DIRECTIONS FOR THIS TASK => Please reproduce the data exactly and omit the pictures.

EXERCISE MATERIAL =>

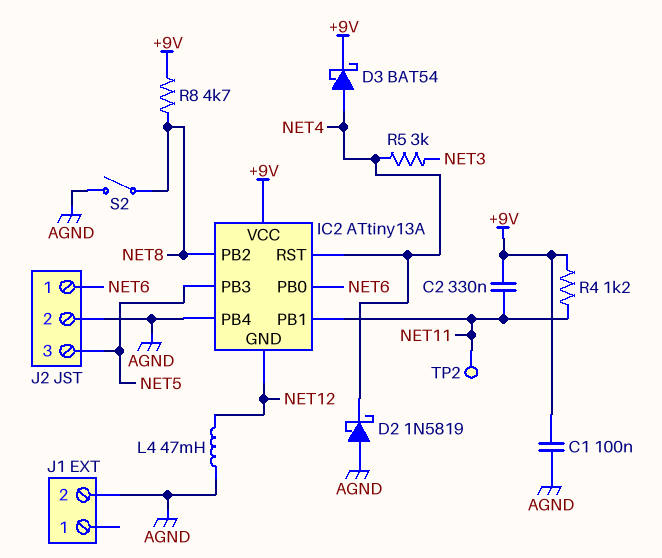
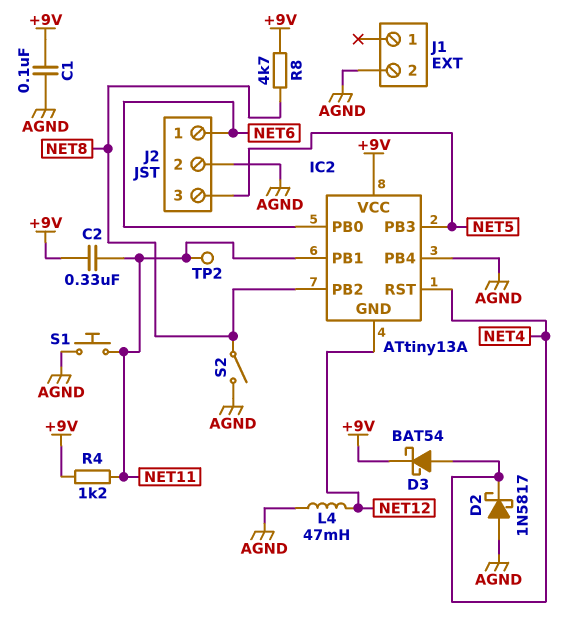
D2: schottky 1N5819 (A AGND, K NET4) -> schottky 1N5817 (A AGND, K NET4)
R5: 3k (NET3, NET4) -> none
S1: none -> button (AGND, NET11)

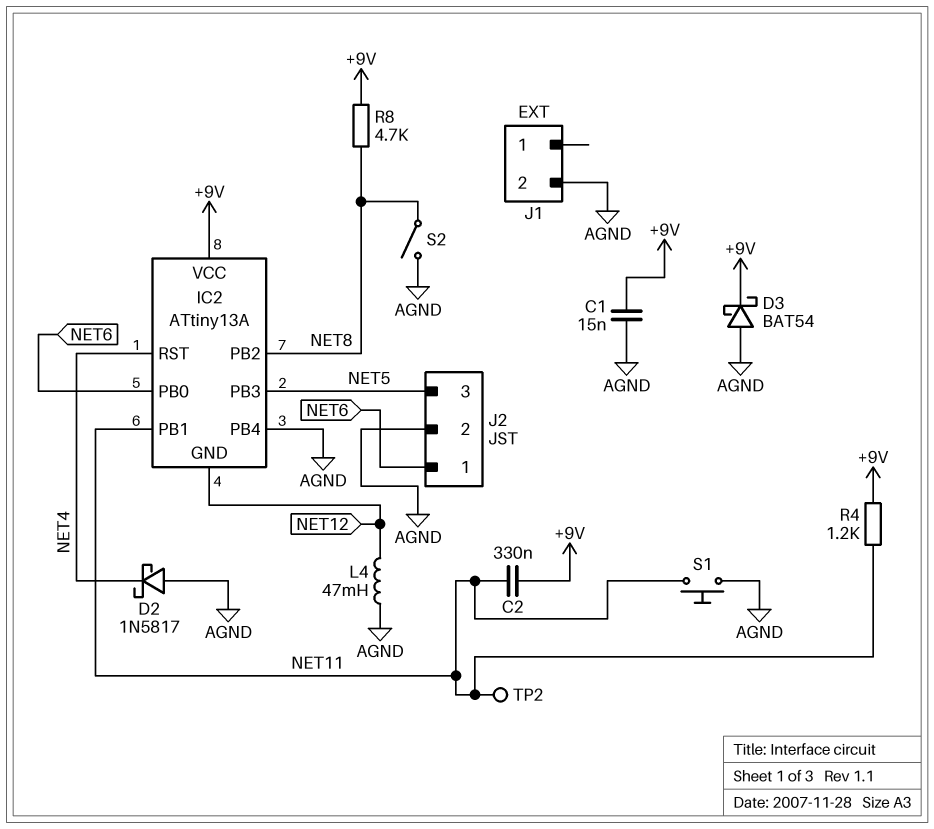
C1: 100nF (+9V, AGND) -> 15nF (+9V, AGND)
D3: schottky BAT54 (A NET4, K +9V) -> schottky BAT54 (A AGND, K +9V)

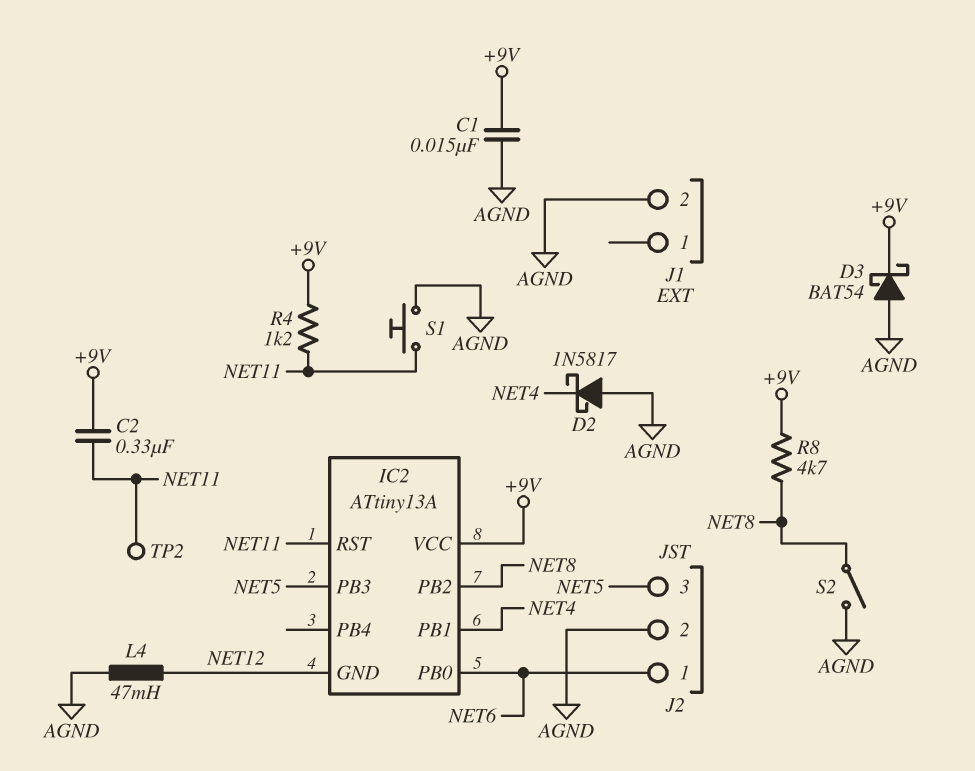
IC2 pin PB1: NET11 -> NET4
IC2 pin PB4: AGND -> none
IC2 pin RST: NET4 -> NET11

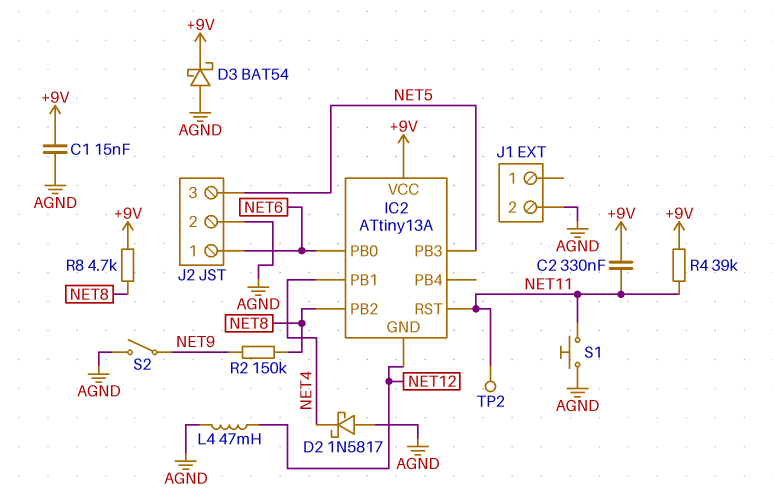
R2: none -> 150k (NET8, NET9)
R4: 1.2k (+9V, NET11) -> 39k (+9V, NET11)
S2: switch (AGND, NET8) -> switch (AGND, NET9)

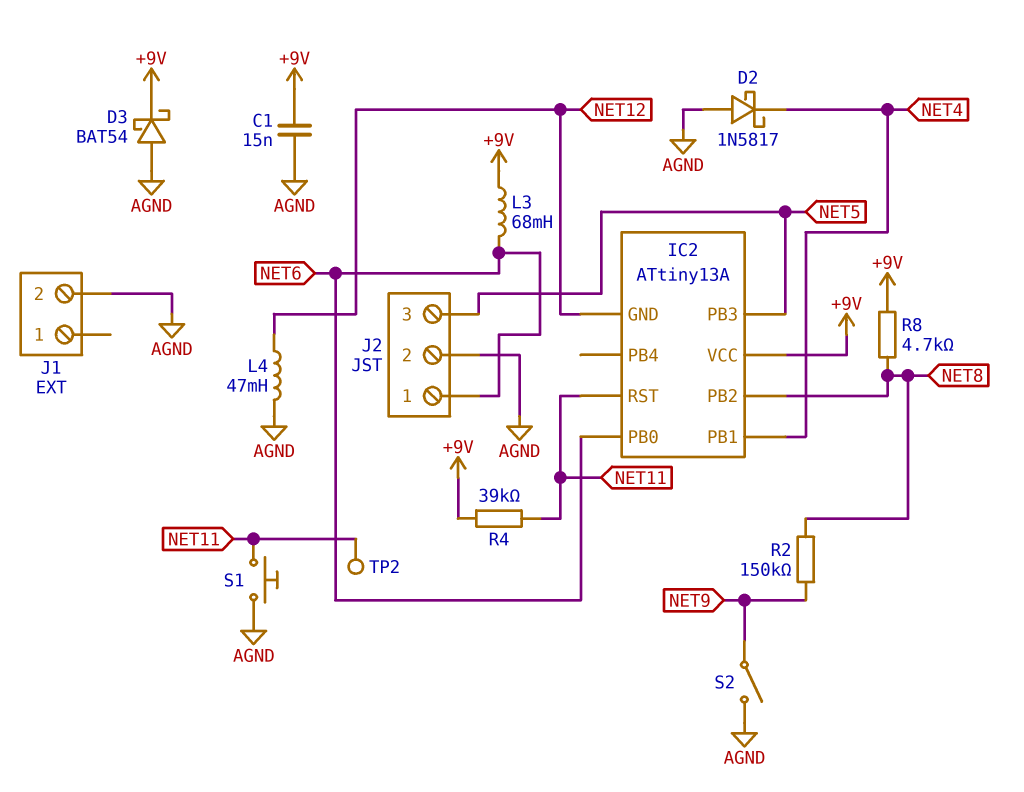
C2: 330nF (+9V, NET11) -> none
L3: none -> 68mH (+9V, NET6)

SOLUTION TO THE EXERCISE =>
D2: schottky 1N5819 (A AGND, K NET4) -> schottky 1N5817 (A AGND, K NET4)
R5: 3k (NET3, NET4) -> none
S1: none -> button (AGND, NET11)

C1: 100nF (+9V, AGND) -> 15nF (+9V, AGND)
D3: schottky BAT54 (A NET4, K +9V) -> schottky BAT54 (A AGND, K +9V)

IC2 pin PB1: NET11 -> NET4
IC2 pin PB4: AGND -> none
IC2 pin RST: NET4 -> NET11

R2: none -> 150k (NET8, NET9)
R4: 1.2k (+9V, NET11) -> 39k (+9V, NET11)
S2: switch (AGND, NET8) -> switch (AGND, NET9)

C2: 330nF (+9V, NET11) -> none
L3: none -> 68mH (+9V, NET6)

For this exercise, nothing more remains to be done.